• **What the task requires**:
Would you output the entries below only from the line containing "none -> orange brick J2 level 1" through the line containing "none -> cyan tile A5 level 1", exactly as they stand and with both ends included?

***** Listed entries

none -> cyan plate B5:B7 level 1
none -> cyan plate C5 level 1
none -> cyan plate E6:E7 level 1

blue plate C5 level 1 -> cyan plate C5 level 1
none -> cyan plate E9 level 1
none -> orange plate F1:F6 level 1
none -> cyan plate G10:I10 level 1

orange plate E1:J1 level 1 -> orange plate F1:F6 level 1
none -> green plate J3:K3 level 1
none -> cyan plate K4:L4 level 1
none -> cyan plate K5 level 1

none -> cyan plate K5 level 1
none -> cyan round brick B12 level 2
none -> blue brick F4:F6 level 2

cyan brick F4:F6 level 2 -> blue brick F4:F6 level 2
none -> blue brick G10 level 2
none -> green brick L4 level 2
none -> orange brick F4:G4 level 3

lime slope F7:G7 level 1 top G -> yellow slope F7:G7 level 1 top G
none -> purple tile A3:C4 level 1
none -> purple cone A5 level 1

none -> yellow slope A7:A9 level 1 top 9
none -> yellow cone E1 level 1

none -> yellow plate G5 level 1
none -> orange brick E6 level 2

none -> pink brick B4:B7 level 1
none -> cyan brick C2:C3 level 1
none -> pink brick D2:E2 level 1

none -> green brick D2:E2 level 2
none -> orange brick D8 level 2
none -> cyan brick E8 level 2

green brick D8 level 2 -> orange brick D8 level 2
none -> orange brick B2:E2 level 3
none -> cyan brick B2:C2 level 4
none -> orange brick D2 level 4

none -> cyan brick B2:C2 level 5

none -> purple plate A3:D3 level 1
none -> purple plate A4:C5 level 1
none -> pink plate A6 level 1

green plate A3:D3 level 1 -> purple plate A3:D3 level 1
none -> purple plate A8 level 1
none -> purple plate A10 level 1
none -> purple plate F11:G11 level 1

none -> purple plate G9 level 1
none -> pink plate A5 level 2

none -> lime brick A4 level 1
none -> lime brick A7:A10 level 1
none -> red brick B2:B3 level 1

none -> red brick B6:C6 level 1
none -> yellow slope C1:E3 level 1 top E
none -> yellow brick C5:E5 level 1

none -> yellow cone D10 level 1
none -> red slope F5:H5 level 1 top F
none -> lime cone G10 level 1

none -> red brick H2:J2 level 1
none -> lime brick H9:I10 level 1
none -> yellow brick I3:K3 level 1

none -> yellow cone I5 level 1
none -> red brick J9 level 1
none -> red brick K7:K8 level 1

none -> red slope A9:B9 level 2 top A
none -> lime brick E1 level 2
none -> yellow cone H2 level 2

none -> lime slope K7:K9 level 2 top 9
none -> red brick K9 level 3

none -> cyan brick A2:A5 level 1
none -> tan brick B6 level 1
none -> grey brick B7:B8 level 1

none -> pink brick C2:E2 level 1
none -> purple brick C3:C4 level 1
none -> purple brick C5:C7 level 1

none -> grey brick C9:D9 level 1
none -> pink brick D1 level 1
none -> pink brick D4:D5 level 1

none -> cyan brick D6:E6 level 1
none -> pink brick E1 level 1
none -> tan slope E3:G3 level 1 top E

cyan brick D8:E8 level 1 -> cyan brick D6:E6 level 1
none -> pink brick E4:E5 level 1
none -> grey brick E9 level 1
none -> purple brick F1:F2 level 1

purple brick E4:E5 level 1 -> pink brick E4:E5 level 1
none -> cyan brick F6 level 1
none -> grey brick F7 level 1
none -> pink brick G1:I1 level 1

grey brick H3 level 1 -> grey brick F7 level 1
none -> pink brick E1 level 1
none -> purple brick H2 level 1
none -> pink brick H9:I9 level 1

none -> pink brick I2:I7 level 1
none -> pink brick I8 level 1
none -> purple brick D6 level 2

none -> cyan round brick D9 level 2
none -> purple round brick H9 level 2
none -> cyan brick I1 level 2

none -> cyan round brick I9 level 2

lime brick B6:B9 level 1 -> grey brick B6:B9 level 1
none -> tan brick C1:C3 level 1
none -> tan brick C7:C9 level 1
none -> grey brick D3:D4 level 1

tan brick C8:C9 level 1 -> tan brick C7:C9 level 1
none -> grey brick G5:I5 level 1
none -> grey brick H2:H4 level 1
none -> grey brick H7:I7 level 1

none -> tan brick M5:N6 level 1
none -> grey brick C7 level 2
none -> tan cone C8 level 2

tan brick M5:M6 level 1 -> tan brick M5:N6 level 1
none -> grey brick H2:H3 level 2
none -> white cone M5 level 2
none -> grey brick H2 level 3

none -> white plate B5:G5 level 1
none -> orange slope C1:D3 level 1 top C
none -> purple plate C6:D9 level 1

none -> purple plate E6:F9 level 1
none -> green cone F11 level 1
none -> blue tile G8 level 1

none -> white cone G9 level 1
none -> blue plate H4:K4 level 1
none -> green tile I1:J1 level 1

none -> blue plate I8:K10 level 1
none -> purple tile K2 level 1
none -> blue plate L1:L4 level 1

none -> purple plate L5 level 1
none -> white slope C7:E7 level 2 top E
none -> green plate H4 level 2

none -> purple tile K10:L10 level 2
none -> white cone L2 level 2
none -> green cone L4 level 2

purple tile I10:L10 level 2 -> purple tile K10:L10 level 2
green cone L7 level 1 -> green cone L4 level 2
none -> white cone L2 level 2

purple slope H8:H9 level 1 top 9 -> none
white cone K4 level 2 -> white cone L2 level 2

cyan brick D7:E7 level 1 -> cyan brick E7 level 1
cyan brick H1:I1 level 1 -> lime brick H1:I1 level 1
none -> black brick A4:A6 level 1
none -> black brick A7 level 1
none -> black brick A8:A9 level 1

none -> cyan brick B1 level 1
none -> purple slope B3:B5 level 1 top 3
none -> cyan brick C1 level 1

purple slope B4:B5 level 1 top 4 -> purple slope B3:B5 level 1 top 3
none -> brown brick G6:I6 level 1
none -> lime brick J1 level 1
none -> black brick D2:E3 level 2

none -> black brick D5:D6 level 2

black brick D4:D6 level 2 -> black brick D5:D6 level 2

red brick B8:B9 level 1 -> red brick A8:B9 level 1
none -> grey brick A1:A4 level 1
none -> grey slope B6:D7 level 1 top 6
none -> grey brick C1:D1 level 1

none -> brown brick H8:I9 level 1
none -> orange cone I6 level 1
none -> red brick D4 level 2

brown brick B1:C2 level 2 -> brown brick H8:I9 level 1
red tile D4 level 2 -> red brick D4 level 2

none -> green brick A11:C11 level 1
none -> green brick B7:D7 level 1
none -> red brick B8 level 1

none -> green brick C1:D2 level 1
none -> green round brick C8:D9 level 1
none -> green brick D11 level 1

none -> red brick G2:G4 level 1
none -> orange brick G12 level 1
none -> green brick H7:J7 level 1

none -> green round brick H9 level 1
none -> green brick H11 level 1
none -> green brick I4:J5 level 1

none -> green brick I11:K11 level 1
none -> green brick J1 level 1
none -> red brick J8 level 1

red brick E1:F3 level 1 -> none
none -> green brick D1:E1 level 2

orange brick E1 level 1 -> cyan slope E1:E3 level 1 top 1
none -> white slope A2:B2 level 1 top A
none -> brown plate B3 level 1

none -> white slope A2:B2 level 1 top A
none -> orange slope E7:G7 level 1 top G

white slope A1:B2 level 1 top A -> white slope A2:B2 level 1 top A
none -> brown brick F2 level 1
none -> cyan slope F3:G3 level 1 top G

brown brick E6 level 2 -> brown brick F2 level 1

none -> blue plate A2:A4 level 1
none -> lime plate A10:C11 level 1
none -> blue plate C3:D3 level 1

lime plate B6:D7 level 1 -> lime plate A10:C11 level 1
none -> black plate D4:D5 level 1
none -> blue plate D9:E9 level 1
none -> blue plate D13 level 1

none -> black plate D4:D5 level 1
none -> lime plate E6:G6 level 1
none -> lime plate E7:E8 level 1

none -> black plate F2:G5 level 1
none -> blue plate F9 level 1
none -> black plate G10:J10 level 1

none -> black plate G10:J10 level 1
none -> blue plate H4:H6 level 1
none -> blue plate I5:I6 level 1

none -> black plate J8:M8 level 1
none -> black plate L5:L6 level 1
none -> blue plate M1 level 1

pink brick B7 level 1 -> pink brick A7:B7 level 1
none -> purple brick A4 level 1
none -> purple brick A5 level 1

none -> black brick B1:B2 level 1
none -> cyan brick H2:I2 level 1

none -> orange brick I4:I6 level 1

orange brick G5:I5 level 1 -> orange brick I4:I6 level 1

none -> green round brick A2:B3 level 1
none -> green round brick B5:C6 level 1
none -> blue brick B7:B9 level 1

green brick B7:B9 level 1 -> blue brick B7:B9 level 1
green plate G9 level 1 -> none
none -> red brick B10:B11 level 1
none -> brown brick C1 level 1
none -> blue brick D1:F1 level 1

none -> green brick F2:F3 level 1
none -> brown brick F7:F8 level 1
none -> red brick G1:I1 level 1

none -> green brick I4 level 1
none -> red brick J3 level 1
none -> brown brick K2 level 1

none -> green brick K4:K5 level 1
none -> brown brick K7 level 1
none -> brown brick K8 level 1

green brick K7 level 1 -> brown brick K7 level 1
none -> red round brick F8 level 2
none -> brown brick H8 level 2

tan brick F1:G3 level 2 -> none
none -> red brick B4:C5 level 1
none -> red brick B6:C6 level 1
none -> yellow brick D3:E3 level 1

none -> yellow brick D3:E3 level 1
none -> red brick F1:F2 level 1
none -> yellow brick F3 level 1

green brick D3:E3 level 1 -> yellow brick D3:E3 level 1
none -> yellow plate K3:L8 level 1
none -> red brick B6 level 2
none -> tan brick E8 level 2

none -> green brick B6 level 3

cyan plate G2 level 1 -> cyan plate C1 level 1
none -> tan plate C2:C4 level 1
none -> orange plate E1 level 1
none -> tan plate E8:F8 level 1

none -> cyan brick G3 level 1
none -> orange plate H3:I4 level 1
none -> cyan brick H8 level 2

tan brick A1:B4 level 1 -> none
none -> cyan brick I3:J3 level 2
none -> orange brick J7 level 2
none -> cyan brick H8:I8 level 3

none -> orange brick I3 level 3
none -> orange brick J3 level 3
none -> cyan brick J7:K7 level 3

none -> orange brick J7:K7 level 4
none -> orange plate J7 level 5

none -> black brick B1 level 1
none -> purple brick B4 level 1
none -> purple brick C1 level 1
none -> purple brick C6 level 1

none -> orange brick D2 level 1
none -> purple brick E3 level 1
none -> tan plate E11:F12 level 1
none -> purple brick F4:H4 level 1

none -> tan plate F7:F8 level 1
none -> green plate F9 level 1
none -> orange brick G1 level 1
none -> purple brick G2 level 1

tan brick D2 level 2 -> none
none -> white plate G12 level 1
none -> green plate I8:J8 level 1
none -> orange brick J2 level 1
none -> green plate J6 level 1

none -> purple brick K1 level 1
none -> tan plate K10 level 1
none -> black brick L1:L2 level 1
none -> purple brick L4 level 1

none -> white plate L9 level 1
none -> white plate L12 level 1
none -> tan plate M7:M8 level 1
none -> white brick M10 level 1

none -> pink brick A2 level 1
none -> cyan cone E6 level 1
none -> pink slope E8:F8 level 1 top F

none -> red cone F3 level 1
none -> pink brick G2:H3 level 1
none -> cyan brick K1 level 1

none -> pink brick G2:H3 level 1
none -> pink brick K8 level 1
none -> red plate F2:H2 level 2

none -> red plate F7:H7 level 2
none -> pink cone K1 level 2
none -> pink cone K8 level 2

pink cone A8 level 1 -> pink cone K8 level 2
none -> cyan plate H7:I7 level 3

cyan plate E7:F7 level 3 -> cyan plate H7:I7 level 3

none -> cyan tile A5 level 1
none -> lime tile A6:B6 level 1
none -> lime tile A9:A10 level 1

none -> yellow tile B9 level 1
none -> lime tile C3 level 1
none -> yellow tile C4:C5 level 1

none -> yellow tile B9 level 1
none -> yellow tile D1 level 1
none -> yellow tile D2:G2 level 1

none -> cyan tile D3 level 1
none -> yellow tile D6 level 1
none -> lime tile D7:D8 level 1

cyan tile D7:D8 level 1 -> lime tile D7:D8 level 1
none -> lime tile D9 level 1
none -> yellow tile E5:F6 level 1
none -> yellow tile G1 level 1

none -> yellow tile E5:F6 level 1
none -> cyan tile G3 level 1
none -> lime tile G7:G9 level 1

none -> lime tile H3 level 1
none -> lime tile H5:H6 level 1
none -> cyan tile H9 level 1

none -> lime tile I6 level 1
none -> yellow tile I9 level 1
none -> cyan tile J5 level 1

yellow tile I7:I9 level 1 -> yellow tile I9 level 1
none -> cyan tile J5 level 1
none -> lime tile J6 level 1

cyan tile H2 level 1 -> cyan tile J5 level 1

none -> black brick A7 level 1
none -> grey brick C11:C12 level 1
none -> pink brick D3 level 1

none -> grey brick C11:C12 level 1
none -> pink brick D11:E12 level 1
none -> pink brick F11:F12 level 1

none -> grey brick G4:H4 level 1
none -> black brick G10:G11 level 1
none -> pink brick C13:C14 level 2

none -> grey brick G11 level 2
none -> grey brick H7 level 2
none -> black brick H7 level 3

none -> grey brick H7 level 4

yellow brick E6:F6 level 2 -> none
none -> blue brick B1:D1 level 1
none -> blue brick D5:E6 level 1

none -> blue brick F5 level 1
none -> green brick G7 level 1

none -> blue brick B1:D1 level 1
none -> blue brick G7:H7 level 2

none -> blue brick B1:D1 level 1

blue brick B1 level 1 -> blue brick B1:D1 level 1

**********

• **Exercise response**:
none -> orange brick J2 level 1
none -> green plate J6 level 1

none -> purple brick K1 level 1
none -> tan plate K10 level 1
none -> black brick L1:L2 level 1
none -> purple brick L4 level 1

none -> white plate L9 level 1
none -> white plate L12 level 1
none -> tan plate M7:M8 level 1
none -> white brick M10 level 1

none -> pink brick A2 level 1
none -> cyan cone E6 level 1
none -> pink slope E8:F8 level 1 top F

none -> red cone F3 level 1
none -> pink brick G2:H3 level 1
none -> cyan brick K1 level 1

none -> pink brick G2:H3 level 1
none -> pink brick K8 level 1
none -> red plate F2:H2 level 2

none -> red plate F7:H7 level 2
none -> pink cone K1 level 2
none -> pink cone K8 level 2

pink cone A8 level 1 -> pink cone K8 level 2
none -> cyan plate H7:I7 level 3

cyan plate E7:F7 level 3 -> cyan plate H7:I7 level 3

none -> cyan tile A5 level 1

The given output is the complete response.